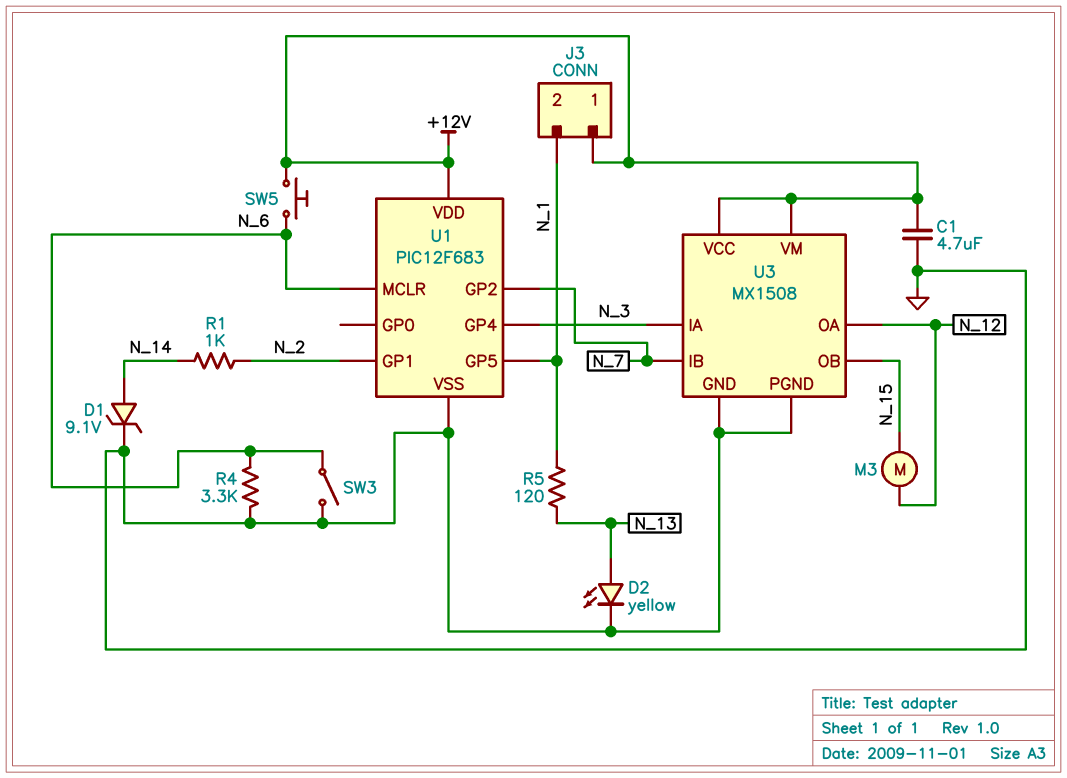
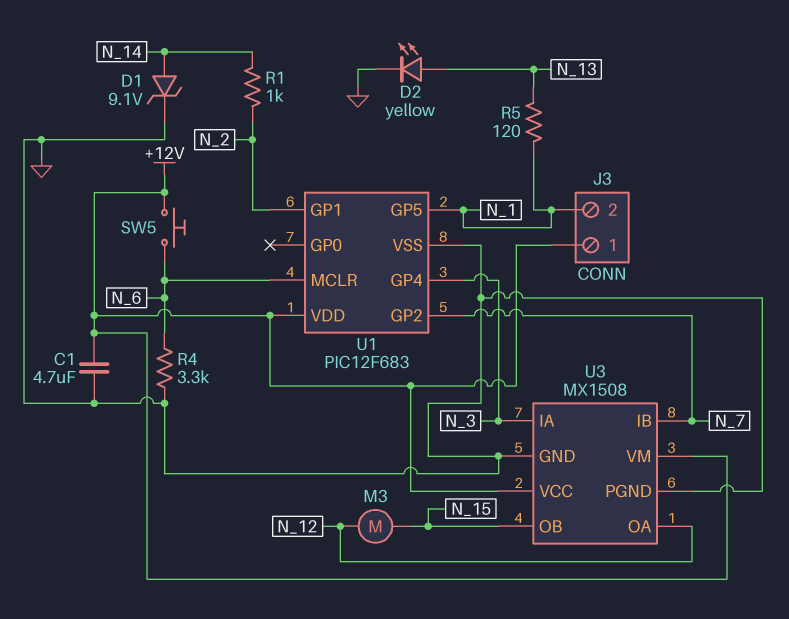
SW3: switch (GND, N_6) -> none

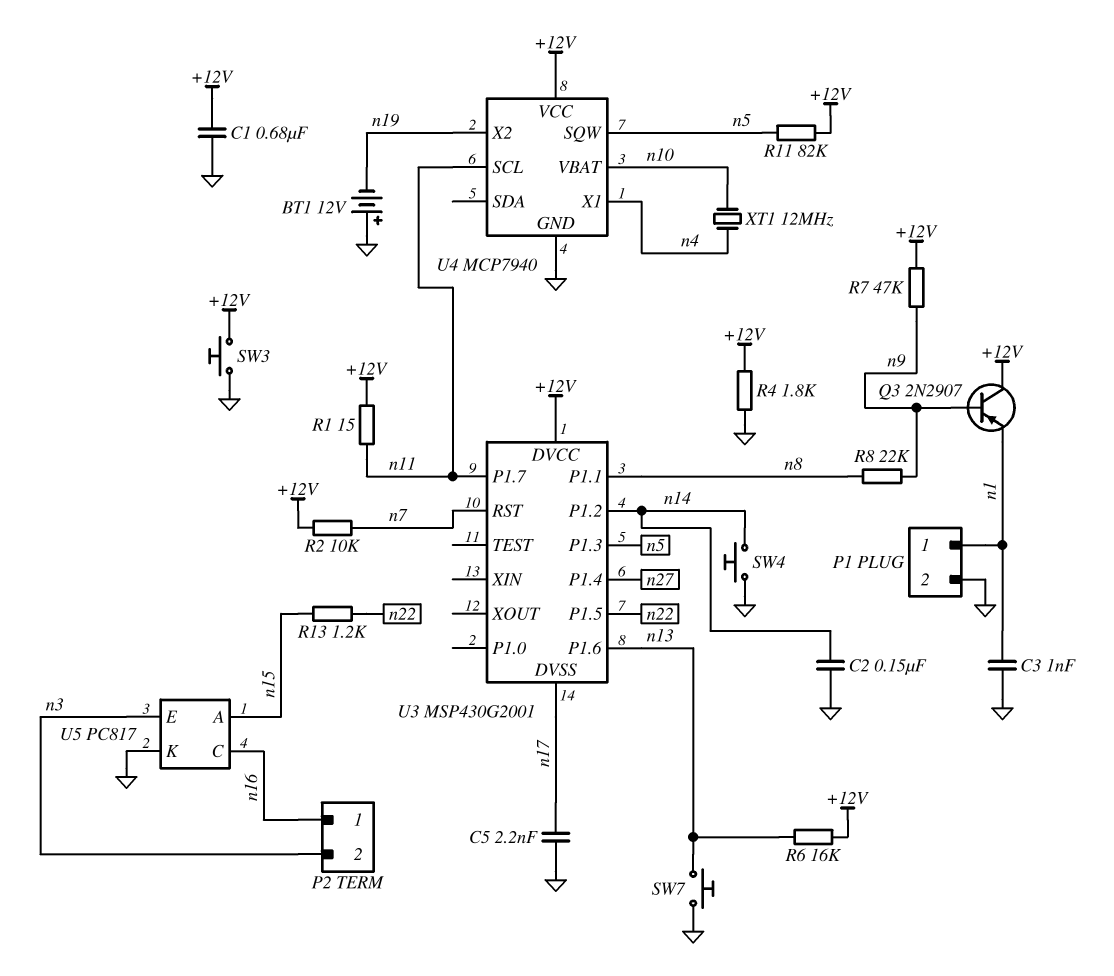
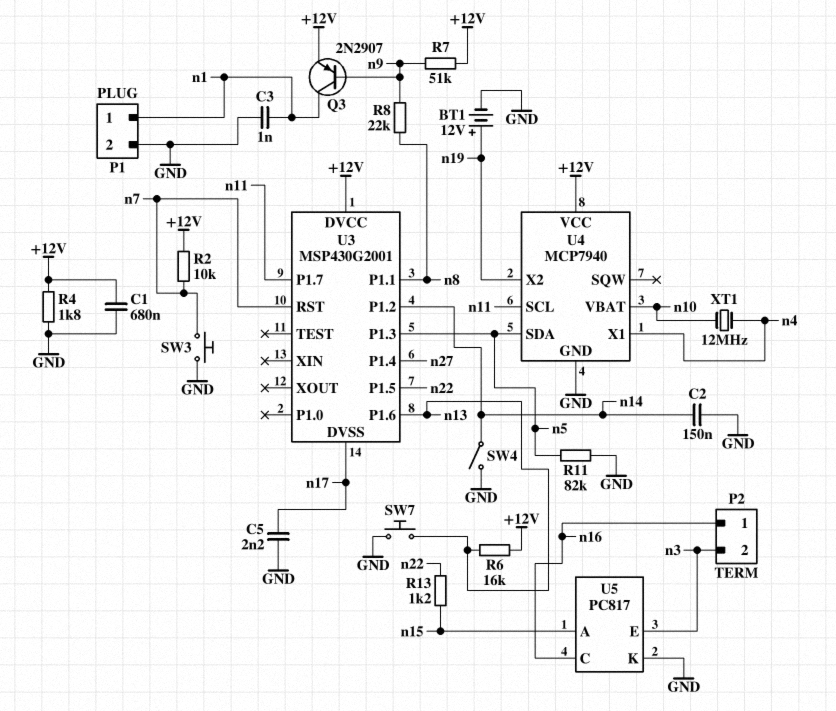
BT1: 12V (plus GND, minus n19) -> 12V (plus n19, minus GND)
Q3: PNP 2N2907 (B n9, C +12V, E n1) -> PNP 2N2907 (B n9, C n1, E +12V)
R1: 15 (+12V, n11) -> none
R7: 47k (+12V, n9) -> 51k (+12V, n9)
R11: 82k (+12V, n5) -> 82k (GND, n5)
SW3: button (+12V, GND) -> button (GND, n7)
SW4: button (GND, n14) -> switch (GND, n14)
U4 pin SDA: none -> n5
U4 pin SQW: n5 -> none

* **What you need to do**
When copying the records above, please match them exactly but leave out all pictures.

* **Response below**
SW3: switch (GND, N_6) -> none

BT1: 12V (plus GND, minus n19) -> 12V (plus n19, minus GND)
Q3: PNP 2N2907 (B n9, C +12V, E n1) -> PNP 2N2907 (B n9, C n1, E +12V)
R1: 15 (+12V, n11) -> none
R7: 47k (+12V, n9) -> 51k (+12V, n9)
R11: 82k (+12V, n5) -> 82k (GND, n5)
SW3: button (+12V, GND) -> button (GND, n7)
SW4: button (GND, n14) -> switch (GND, n14)
U4 pin SDA: none -> n5
U4 pin SQW: n5 -> none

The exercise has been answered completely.